REQUIREMENT —
Go through the data line by line and count the lines that hold "size". Reply with the total only.

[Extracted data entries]
#####

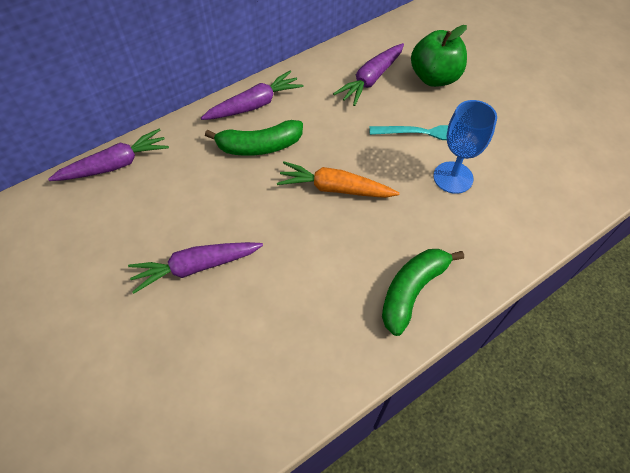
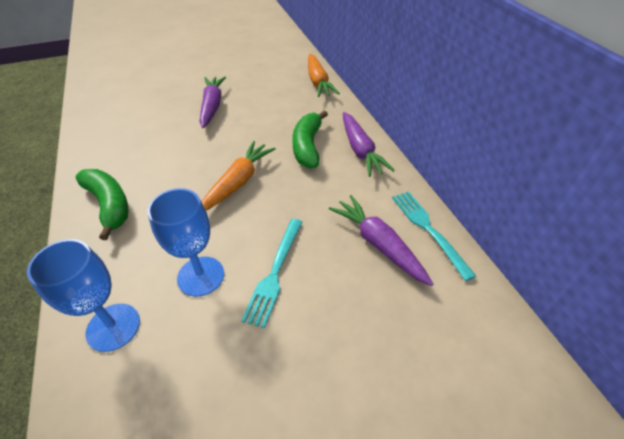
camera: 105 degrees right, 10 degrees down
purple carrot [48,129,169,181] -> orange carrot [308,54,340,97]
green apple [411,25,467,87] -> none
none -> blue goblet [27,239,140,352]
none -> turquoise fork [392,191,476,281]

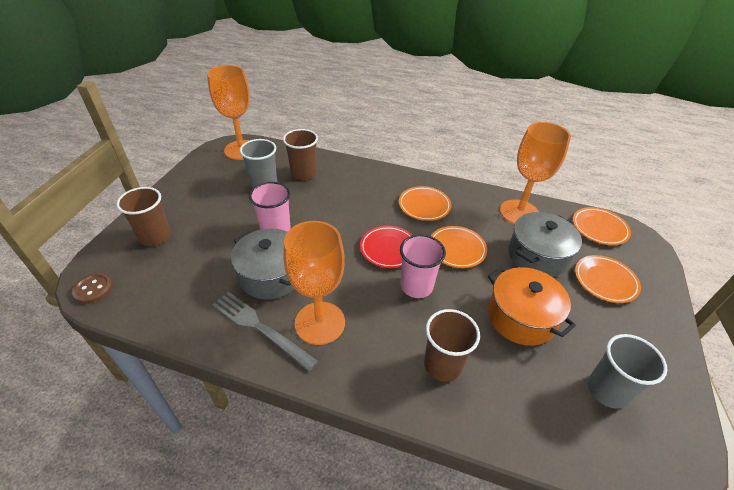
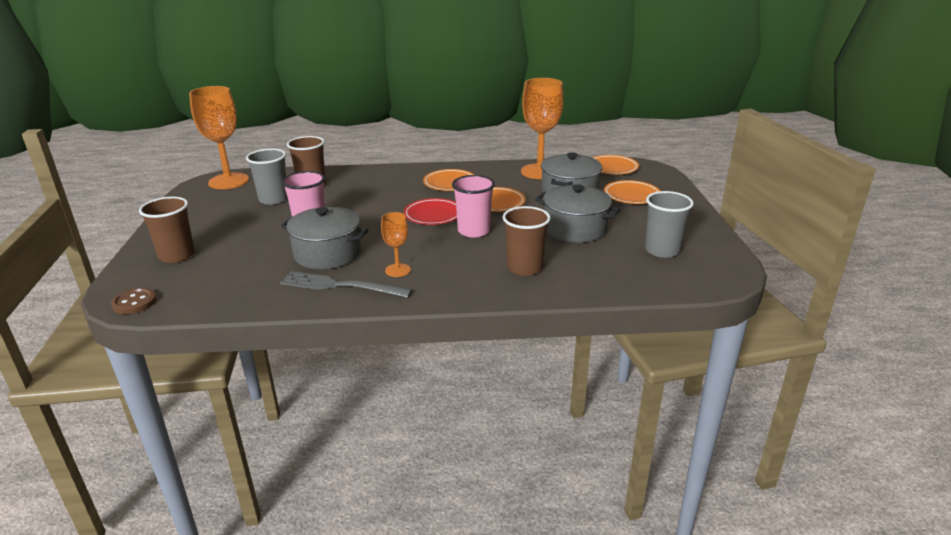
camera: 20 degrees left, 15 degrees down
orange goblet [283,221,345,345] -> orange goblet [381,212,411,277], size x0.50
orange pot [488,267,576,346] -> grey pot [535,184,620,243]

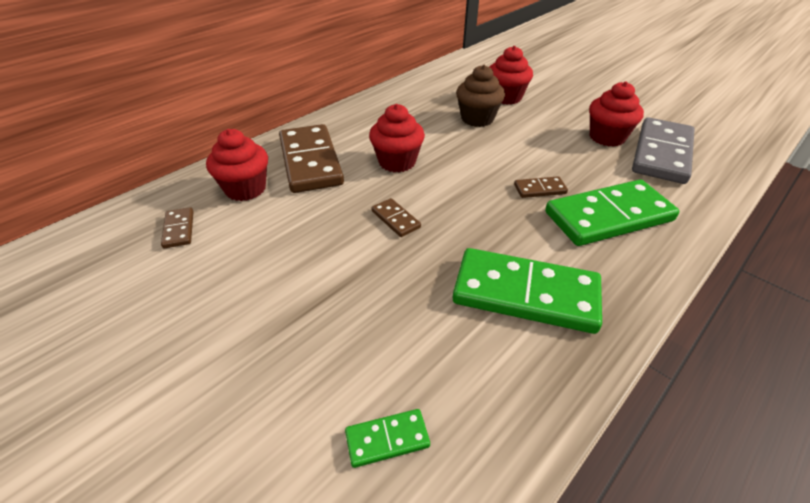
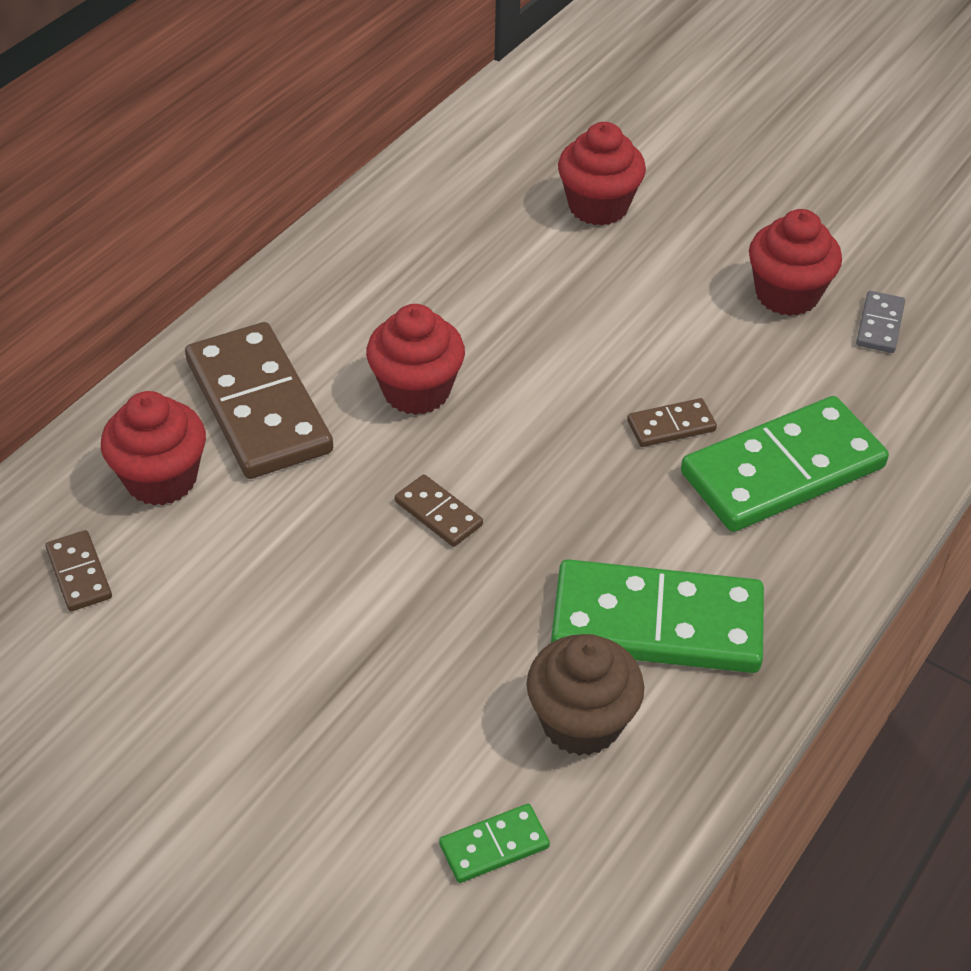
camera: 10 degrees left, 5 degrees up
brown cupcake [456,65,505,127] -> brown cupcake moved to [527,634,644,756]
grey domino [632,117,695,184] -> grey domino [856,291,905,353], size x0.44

#####

OUTPUT OF THE EXERCISE —
2